** Work task **
Count how many lines of the data include "orange". The answer is that number and nothing else.

** Input data **
◇ ◇ ◇ ◇
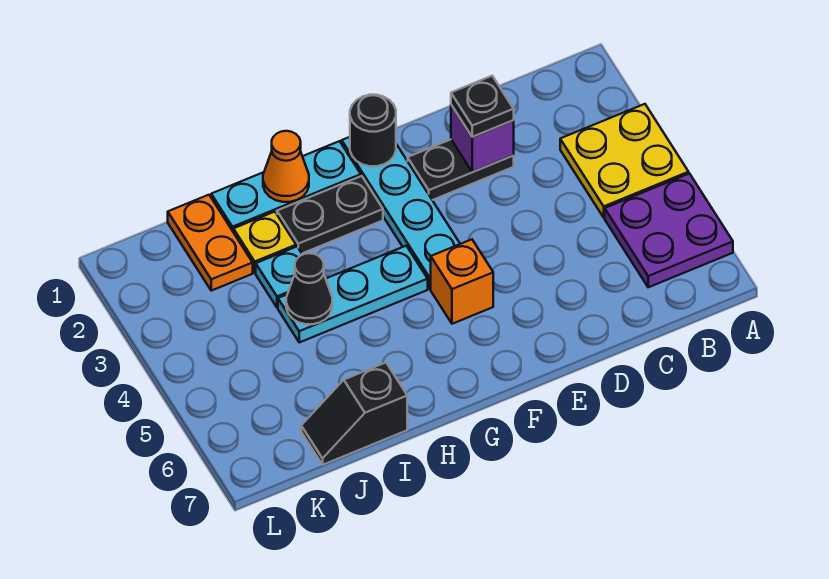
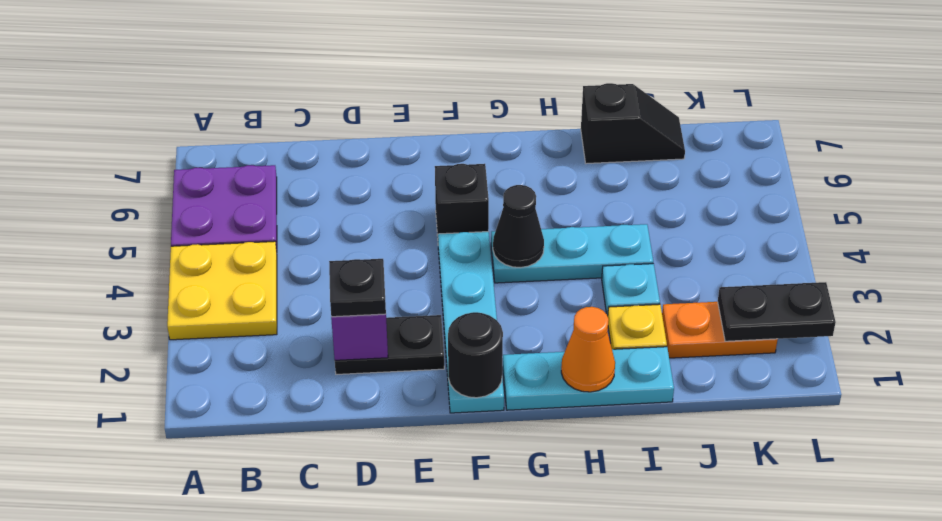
orange brick F5 level 1 -> black brick F5 level 1
black plate G2:H2 level 1 -> black plate K2:L2 level 2
black cone I4 level 2 -> black cone G4 level 2
orange plate J1:J2 level 1 -> orange plate J2:K2 level 1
◇ ◇ ◇ ◇
** Result of this task **
2